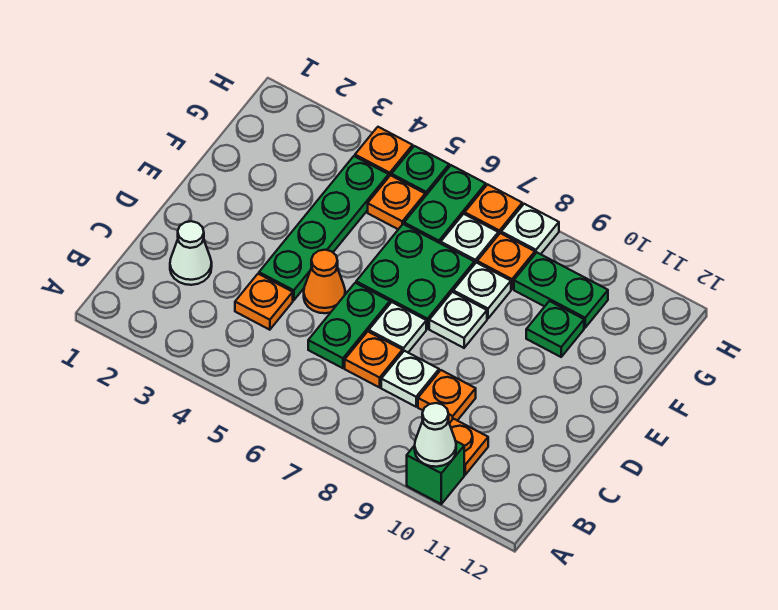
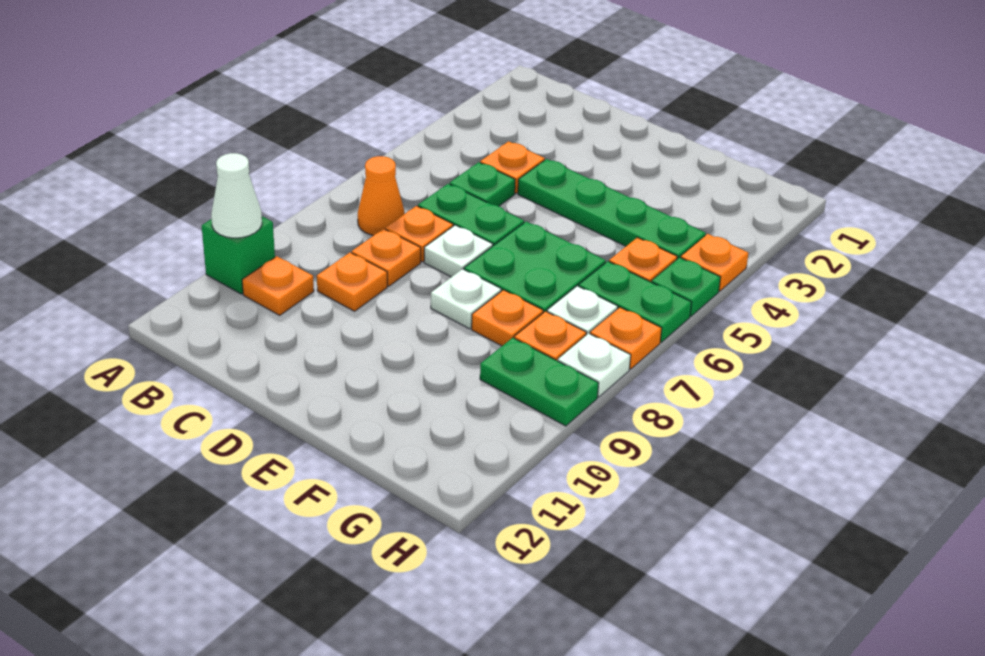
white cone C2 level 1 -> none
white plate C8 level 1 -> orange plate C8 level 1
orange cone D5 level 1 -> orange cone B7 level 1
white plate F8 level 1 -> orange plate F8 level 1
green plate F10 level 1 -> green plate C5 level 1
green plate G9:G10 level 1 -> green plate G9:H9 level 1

::::::

• **Task goal**:
In the material above, find the line with "green plate F10"; then copy it and every line after it, exactly, through the end.

• **Result of the exercise**:
green plate F10 level 1 -> green plate C5 level 1
green plate G9:G10 level 1 -> green plate G9:H9 level 1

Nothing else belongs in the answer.